Scene images with change listings:
****

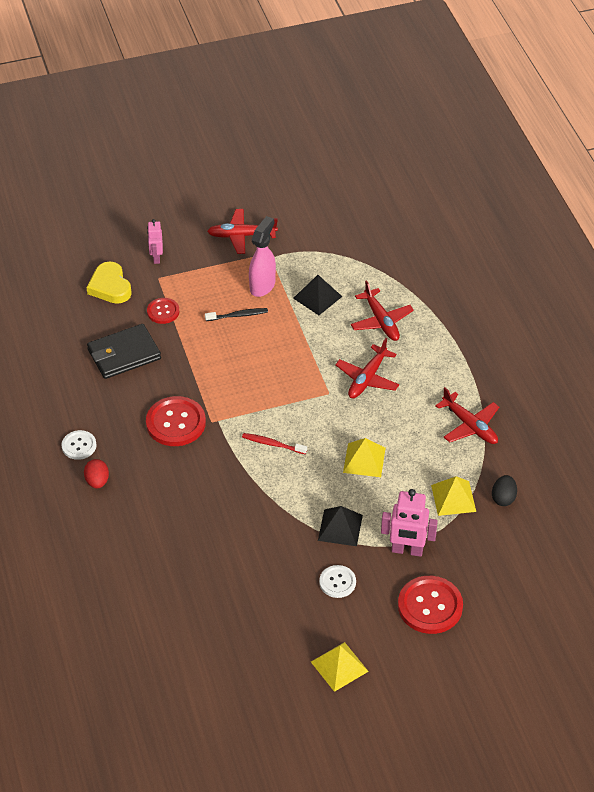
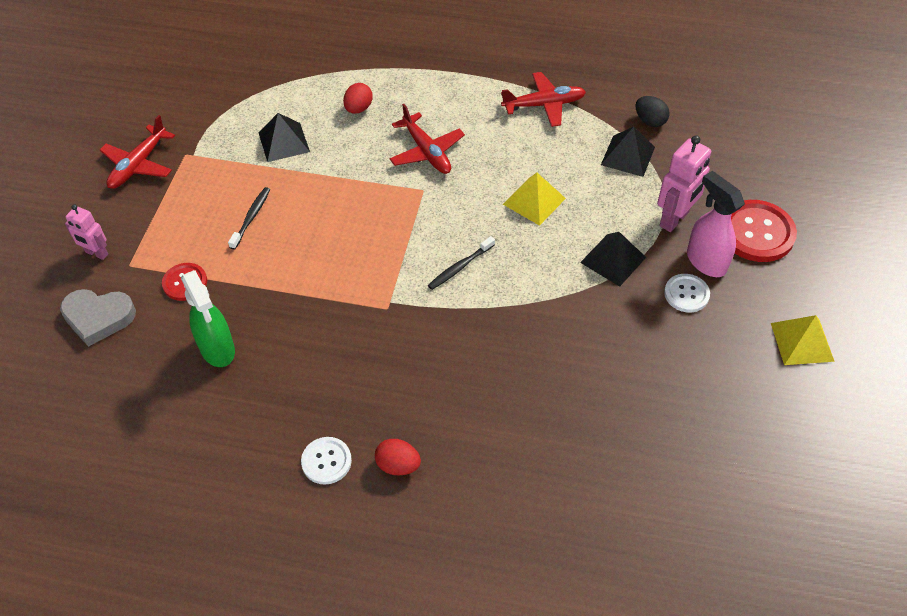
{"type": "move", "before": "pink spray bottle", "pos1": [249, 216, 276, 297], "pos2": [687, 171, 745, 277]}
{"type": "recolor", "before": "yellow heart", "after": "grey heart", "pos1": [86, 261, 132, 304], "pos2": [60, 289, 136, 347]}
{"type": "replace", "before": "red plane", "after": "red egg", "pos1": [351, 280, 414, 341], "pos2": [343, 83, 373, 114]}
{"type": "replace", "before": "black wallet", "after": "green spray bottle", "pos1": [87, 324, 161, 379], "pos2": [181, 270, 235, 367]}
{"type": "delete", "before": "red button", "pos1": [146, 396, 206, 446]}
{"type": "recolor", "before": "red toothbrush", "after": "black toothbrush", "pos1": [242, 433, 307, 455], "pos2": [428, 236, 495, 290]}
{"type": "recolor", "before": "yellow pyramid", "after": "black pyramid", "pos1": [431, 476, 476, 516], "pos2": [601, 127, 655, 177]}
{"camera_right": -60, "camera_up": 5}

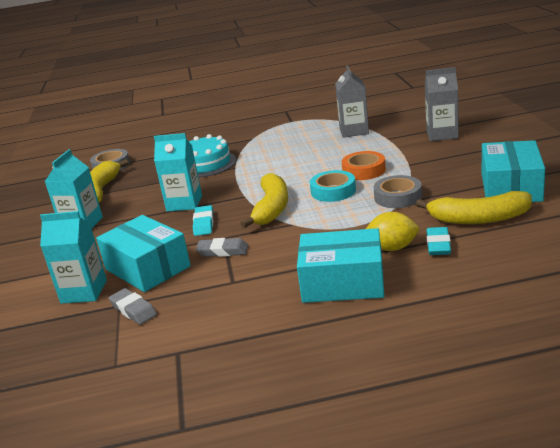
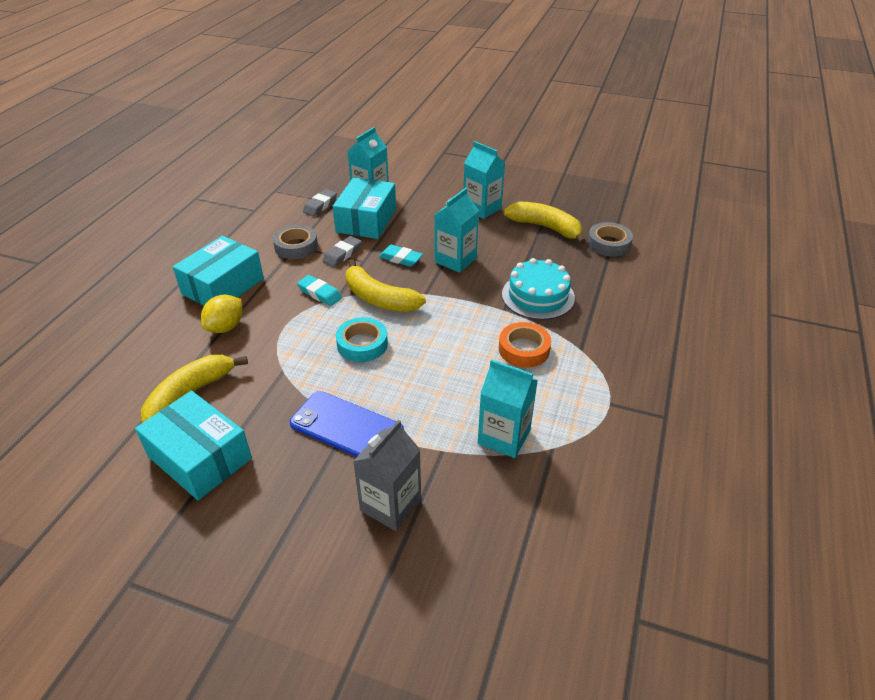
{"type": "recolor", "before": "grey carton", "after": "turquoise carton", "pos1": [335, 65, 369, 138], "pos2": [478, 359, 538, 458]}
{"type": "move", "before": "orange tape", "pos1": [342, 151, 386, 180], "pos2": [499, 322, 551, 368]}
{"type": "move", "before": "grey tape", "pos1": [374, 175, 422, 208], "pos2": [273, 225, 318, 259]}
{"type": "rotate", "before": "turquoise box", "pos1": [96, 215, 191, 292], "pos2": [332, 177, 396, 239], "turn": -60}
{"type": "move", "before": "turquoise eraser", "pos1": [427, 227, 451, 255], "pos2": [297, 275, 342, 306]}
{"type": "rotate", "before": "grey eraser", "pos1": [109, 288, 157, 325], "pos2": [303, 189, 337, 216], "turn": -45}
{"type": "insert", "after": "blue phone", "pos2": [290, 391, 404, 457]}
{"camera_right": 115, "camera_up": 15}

****

Exercise directions →
Wherever the string "grey" occurs in the entries, copy that whole line.

Response to the exercise →
{"type": "recolor", "before": "yellow heart", "after": "grey heart", "pos1": [86, 261, 132, 304], "pos2": [60, 289, 136, 347]}
{"type": "recolor", "before": "grey carton", "after": "turquoise carton", "pos1": [335, 65, 369, 138], "pos2": [478, 359, 538, 458]}
{"type": "move", "before": "grey tape", "pos1": [374, 175, 422, 208], "pos2": [273, 225, 318, 259]}
{"type": "rotate", "before": "grey eraser", "pos1": [109, 288, 157, 325], "pos2": [303, 189, 337, 216], "turn": -45}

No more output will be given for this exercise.